WHAT YOU NEED TO DO:
The answer must restate every entry exactly as it appears.

☆ ☆ ☆ ☆ ☆ ☆ ☆

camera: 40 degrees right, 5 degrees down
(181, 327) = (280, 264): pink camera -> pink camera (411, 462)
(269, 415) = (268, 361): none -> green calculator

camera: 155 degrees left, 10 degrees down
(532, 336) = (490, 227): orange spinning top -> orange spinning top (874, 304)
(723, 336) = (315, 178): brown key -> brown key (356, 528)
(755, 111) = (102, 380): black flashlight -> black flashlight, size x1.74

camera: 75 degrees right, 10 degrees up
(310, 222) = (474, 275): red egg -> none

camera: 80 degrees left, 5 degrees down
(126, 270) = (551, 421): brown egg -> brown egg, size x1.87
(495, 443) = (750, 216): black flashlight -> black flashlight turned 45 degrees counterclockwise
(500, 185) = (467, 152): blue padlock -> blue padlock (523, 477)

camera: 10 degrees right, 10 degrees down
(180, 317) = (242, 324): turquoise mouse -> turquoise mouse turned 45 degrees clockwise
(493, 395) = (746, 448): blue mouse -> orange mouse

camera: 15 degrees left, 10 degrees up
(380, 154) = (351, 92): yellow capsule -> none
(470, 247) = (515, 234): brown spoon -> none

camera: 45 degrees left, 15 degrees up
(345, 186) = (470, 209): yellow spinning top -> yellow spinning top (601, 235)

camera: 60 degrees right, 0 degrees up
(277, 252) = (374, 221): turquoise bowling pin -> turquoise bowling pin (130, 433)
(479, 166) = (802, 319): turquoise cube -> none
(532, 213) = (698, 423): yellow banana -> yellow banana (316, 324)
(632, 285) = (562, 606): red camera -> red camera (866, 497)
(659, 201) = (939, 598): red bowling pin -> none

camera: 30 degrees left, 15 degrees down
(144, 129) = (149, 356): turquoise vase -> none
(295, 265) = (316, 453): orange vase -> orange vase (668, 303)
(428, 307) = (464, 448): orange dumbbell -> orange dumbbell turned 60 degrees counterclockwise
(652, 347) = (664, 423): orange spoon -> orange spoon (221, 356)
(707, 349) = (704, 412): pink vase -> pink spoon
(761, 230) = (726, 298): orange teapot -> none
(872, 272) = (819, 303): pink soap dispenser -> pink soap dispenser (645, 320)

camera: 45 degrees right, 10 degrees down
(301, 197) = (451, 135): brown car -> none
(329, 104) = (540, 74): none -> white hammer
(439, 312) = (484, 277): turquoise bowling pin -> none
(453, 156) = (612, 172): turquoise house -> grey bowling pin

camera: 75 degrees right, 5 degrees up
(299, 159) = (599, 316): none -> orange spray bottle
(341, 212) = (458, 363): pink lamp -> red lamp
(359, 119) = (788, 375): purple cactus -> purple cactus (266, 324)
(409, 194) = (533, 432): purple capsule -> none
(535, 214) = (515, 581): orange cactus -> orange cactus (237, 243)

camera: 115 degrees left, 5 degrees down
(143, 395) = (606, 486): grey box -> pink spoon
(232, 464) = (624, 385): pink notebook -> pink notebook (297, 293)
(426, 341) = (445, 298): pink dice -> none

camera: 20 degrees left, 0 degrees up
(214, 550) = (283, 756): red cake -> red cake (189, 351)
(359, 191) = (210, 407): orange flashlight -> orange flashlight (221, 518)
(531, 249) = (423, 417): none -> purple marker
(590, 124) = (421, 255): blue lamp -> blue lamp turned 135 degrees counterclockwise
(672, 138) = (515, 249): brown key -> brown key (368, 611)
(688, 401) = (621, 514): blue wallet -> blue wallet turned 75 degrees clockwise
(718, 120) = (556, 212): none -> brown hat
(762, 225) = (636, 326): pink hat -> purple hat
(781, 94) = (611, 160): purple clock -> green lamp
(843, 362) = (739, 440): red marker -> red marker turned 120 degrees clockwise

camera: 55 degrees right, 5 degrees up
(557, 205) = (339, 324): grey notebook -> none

☆ ☆ ☆ ☆ ☆ ☆ ☆

THE COMPLETED TASK:
camera: 40 degrees right, 5 degrees down
(181, 327) = (280, 264): pink camera -> pink camera (411, 462)
(269, 415) = (268, 361): none -> green calculator

camera: 155 degrees left, 10 degrees down
(532, 336) = (490, 227): orange spinning top -> orange spinning top (874, 304)
(723, 336) = (315, 178): brown key -> brown key (356, 528)
(755, 111) = (102, 380): black flashlight -> black flashlight, size x1.74

camera: 75 degrees right, 10 degrees up
(310, 222) = (474, 275): red egg -> none

camera: 80 degrees left, 5 degrees down
(126, 270) = (551, 421): brown egg -> brown egg, size x1.87
(495, 443) = (750, 216): black flashlight -> black flashlight turned 45 degrees counterclockwise
(500, 185) = (467, 152): blue padlock -> blue padlock (523, 477)

camera: 10 degrees right, 10 degrees down
(180, 317) = (242, 324): turquoise mouse -> turquoise mouse turned 45 degrees clockwise
(493, 395) = (746, 448): blue mouse -> orange mouse

camera: 15 degrees left, 10 degrees up
(380, 154) = (351, 92): yellow capsule -> none
(470, 247) = (515, 234): brown spoon -> none

camera: 45 degrees left, 15 degrees up
(345, 186) = (470, 209): yellow spinning top -> yellow spinning top (601, 235)

camera: 60 degrees right, 0 degrees up
(277, 252) = (374, 221): turquoise bowling pin -> turquoise bowling pin (130, 433)
(479, 166) = (802, 319): turquoise cube -> none
(532, 213) = (698, 423): yellow banana -> yellow banana (316, 324)
(632, 285) = (562, 606): red camera -> red camera (866, 497)
(659, 201) = (939, 598): red bowling pin -> none

camera: 30 degrees left, 15 degrees down
(144, 129) = (149, 356): turquoise vase -> none
(295, 265) = (316, 453): orange vase -> orange vase (668, 303)
(428, 307) = (464, 448): orange dumbbell -> orange dumbbell turned 60 degrees counterclockwise
(652, 347) = (664, 423): orange spoon -> orange spoon (221, 356)
(707, 349) = (704, 412): pink vase -> pink spoon
(761, 230) = (726, 298): orange teapot -> none
(872, 272) = (819, 303): pink soap dispenser -> pink soap dispenser (645, 320)

camera: 45 degrees right, 10 degrees down
(301, 197) = (451, 135): brown car -> none
(329, 104) = (540, 74): none -> white hammer
(439, 312) = (484, 277): turquoise bowling pin -> none
(453, 156) = (612, 172): turquoise house -> grey bowling pin

camera: 75 degrees right, 5 degrees up
(299, 159) = (599, 316): none -> orange spray bottle
(341, 212) = (458, 363): pink lamp -> red lamp
(359, 119) = (788, 375): purple cactus -> purple cactus (266, 324)
(409, 194) = (533, 432): purple capsule -> none
(535, 214) = (515, 581): orange cactus -> orange cactus (237, 243)

camera: 115 degrees left, 5 degrees down
(143, 395) = (606, 486): grey box -> pink spoon
(232, 464) = (624, 385): pink notebook -> pink notebook (297, 293)
(426, 341) = (445, 298): pink dice -> none

camera: 20 degrees left, 0 degrees up
(214, 550) = (283, 756): red cake -> red cake (189, 351)
(359, 191) = (210, 407): orange flashlight -> orange flashlight (221, 518)
(531, 249) = (423, 417): none -> purple marker
(590, 124) = (421, 255): blue lamp -> blue lamp turned 135 degrees counterclockwise
(672, 138) = (515, 249): brown key -> brown key (368, 611)
(688, 401) = (621, 514): blue wallet -> blue wallet turned 75 degrees clockwise
(718, 120) = (556, 212): none -> brown hat
(762, 225) = (636, 326): pink hat -> purple hat
(781, 94) = (611, 160): purple clock -> green lamp
(843, 362) = (739, 440): red marker -> red marker turned 120 degrees clockwise

camera: 55 degrees right, 5 degrees up
(557, 205) = (339, 324): grey notebook -> none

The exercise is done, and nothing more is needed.